___ Input data ___
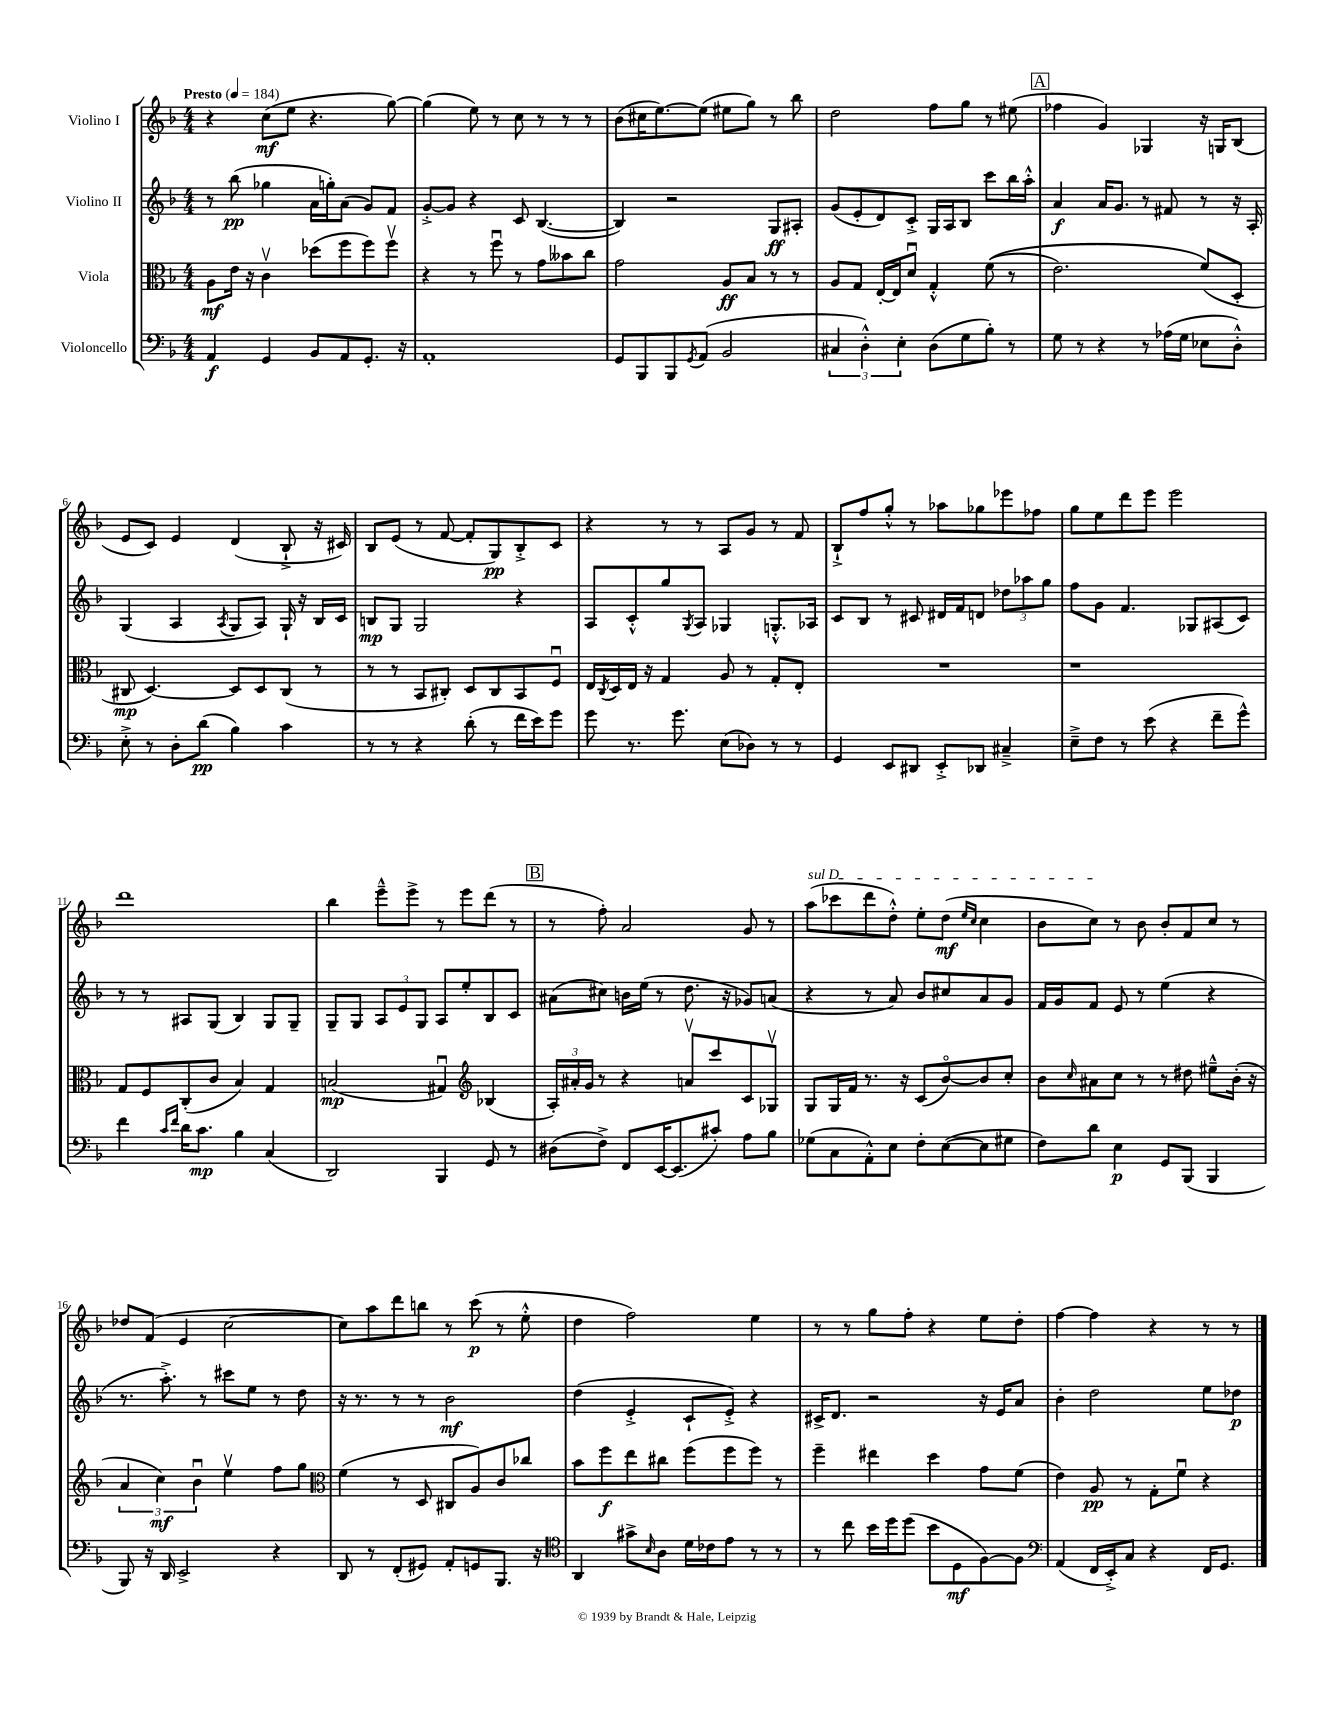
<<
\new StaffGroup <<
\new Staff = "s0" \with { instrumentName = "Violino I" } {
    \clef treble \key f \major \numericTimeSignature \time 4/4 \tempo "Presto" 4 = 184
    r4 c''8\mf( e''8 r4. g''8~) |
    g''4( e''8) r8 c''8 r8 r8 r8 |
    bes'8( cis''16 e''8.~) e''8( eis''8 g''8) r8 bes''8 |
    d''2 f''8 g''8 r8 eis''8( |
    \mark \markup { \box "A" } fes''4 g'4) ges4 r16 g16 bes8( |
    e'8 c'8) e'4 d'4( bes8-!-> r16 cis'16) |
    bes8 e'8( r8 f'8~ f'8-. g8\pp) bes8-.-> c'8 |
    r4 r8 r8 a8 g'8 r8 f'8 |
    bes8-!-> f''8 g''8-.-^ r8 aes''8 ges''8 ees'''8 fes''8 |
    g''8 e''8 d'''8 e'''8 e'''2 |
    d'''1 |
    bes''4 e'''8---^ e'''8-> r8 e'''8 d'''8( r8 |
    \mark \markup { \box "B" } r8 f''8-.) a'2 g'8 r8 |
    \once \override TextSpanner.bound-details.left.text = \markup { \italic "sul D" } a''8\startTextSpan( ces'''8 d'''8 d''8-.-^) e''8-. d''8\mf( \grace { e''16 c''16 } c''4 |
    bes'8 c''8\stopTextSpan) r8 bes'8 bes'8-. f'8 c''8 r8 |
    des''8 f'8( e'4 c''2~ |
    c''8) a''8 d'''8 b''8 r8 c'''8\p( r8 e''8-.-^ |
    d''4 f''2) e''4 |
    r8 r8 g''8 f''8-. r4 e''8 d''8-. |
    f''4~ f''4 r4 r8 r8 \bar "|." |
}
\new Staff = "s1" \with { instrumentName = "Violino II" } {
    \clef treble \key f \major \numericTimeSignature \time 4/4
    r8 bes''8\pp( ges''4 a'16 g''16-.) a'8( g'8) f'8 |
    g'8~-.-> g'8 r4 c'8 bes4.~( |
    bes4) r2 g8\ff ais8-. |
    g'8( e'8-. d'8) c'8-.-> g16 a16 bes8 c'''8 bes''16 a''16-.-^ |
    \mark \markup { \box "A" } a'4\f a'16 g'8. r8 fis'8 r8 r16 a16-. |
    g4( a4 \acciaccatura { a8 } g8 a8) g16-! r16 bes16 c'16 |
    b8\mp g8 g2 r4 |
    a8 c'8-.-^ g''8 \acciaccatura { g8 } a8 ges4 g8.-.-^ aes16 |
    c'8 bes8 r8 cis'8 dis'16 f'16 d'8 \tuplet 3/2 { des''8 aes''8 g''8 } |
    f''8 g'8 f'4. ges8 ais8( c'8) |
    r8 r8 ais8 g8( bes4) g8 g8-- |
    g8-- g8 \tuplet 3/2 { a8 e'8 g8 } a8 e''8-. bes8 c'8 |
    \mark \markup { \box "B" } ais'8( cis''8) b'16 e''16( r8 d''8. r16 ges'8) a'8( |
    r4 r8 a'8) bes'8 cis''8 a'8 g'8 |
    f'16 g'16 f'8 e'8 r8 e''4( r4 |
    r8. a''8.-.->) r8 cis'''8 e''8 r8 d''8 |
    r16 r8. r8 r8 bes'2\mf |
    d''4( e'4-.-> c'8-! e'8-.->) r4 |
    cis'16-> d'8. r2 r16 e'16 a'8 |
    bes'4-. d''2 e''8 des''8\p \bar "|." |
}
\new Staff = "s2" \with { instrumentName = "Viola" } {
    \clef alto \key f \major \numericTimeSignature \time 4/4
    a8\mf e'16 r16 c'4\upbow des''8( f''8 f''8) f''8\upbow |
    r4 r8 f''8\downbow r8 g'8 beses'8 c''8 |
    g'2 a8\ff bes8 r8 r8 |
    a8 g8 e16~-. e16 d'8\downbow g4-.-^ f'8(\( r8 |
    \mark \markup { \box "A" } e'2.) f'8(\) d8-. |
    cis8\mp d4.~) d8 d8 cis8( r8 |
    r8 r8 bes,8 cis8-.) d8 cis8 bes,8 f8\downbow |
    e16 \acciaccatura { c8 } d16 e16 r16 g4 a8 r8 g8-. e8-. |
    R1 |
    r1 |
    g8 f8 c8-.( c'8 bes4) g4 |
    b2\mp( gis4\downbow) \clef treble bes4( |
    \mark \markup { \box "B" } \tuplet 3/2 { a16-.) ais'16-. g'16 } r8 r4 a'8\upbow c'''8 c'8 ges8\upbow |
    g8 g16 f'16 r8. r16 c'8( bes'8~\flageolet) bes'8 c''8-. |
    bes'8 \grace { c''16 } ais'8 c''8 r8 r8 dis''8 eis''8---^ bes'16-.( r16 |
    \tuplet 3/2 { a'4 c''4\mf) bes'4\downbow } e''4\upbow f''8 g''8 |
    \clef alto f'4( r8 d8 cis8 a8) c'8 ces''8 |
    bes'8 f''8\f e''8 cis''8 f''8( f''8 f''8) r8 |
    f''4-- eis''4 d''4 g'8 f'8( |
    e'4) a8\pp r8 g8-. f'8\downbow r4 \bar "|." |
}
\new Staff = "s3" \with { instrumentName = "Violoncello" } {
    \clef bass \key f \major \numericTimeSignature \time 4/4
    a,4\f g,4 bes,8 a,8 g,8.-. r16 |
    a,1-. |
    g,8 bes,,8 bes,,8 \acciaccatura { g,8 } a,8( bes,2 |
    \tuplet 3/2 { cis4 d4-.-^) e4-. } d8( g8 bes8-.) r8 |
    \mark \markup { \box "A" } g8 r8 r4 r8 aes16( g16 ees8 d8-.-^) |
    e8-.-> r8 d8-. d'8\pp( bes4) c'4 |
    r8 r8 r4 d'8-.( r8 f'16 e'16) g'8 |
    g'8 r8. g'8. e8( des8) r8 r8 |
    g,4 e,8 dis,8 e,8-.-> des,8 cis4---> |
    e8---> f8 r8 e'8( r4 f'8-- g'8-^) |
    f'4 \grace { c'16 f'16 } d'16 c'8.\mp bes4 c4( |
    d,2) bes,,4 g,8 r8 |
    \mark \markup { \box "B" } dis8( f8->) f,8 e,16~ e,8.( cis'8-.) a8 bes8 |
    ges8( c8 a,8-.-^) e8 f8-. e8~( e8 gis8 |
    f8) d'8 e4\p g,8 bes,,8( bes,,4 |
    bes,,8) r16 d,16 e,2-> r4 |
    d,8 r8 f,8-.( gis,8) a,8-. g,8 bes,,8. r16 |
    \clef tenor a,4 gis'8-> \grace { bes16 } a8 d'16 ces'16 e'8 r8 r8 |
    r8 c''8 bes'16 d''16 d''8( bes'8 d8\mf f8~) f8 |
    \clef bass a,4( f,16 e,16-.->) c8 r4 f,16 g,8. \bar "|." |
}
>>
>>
___
**Task statement:**
Reproduce the entries from their beginning through the line containing "a'2 g'8 r8 |", substituting "Allegro" for "Presto" and leaving everything else unchanged. Omit the pictures from your answer.

**Exercise answer:**
<<
\new StaffGroup <<
\new Staff = "s0" \with { instrumentName = "Violino I" } {
    \clef treble \key f \major \numericTimeSignature \time 4/4 \tempo "Allegro" 4 = 184
    r4 c''8\mf( e''8 r4. g''8~) |
    g''4( e''8) r8 c''8 r8 r8 r8 |
    bes'8( cis''16 e''8.~) e''8( eis''8 g''8) r8 bes''8 |
    d''2 f''8 g''8 r8 eis''8( |
    \mark \markup { \box "A" } fes''4 g'4) ges4 r16 g16 bes8( |
    e'8 c'8) e'4 d'4( bes8-!-> r16 cis'16) |
    bes8 e'8( r8 f'8~ f'8-. g8\pp) bes8-.-> c'8 |
    r4 r8 r8 a8 g'8 r8 f'8 |
    bes8-!-> f''8 g''8-.-^ r8 aes''8 ges''8 ees'''8 fes''8 |
    g''8 e''8 d'''8 e'''8 e'''2 |
    d'''1 |
    bes''4 e'''8---^ e'''8-> r8 e'''8 d'''8( r8 |
    \mark \markup { \box "B" } r8 f''8-.) a'2 g'8 r8 |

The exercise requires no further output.